> [Requirement]:
Read through the listing and copy every line that contains the word "turquoise".

*** Working data Section Begins ***

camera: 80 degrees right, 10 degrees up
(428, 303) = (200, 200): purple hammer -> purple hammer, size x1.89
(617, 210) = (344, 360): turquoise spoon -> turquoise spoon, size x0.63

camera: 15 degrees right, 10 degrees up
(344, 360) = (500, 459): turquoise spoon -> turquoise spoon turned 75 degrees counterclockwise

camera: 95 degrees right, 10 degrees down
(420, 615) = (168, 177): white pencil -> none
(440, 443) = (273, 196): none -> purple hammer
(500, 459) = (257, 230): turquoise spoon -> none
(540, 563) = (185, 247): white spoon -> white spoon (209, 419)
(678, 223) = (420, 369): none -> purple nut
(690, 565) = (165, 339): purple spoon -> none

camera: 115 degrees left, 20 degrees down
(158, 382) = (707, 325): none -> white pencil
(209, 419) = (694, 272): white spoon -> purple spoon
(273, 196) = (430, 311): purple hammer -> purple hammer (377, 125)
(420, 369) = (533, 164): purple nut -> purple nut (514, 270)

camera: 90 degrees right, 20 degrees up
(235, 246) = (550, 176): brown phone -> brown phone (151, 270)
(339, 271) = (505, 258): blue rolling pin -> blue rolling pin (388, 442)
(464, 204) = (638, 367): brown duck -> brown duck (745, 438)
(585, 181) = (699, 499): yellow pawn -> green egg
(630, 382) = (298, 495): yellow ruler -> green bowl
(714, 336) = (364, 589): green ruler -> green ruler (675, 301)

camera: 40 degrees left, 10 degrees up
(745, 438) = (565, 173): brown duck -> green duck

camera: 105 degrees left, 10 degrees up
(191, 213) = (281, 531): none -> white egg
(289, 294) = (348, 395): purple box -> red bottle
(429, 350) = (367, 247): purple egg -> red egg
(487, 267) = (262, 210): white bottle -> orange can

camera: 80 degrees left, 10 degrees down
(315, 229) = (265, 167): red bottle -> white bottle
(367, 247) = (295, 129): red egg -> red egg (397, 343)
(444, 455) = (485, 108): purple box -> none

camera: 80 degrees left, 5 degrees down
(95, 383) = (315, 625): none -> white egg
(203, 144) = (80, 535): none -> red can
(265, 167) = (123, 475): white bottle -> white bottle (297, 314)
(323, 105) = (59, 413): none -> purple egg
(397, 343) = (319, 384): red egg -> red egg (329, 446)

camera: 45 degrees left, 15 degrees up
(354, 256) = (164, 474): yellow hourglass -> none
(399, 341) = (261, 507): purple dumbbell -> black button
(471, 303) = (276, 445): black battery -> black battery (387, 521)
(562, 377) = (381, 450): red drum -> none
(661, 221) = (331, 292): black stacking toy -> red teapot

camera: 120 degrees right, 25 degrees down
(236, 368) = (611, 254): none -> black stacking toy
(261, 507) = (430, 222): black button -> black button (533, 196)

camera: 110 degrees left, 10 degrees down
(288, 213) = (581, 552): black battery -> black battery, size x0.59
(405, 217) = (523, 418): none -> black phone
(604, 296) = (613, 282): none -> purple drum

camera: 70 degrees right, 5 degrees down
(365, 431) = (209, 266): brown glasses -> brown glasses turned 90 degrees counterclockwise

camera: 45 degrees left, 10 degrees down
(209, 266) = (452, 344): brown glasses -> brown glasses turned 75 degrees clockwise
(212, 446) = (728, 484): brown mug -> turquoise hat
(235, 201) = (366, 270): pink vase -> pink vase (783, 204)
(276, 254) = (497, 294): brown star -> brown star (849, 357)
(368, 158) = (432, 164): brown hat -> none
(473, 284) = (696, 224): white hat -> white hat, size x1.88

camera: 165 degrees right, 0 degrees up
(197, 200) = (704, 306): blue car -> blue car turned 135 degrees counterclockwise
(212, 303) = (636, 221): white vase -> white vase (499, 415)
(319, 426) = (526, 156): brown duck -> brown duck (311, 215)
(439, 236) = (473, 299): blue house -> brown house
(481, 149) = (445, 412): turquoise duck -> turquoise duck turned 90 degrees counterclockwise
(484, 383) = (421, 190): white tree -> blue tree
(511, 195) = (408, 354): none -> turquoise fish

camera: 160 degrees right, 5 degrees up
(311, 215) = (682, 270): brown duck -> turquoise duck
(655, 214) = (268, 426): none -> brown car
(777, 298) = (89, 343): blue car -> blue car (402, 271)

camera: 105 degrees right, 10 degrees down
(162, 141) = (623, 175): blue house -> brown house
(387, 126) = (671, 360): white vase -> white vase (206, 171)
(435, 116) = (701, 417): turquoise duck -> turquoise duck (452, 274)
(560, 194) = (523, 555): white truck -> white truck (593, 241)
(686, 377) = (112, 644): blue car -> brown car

*** Working data Section Ends ***

> [Reply]:
(617, 210) = (344, 360): turquoise spoon -> turquoise spoon, size x0.63
(344, 360) = (500, 459): turquoise spoon -> turquoise spoon turned 75 degrees counterclockwise
(500, 459) = (257, 230): turquoise spoon -> none
(212, 446) = (728, 484): brown mug -> turquoise hat
(481, 149) = (445, 412): turquoise duck -> turquoise duck turned 90 degrees counterclockwise
(511, 195) = (408, 354): none -> turquoise fish
(311, 215) = (682, 270): brown duck -> turquoise duck
(435, 116) = (701, 417): turquoise duck -> turquoise duck (452, 274)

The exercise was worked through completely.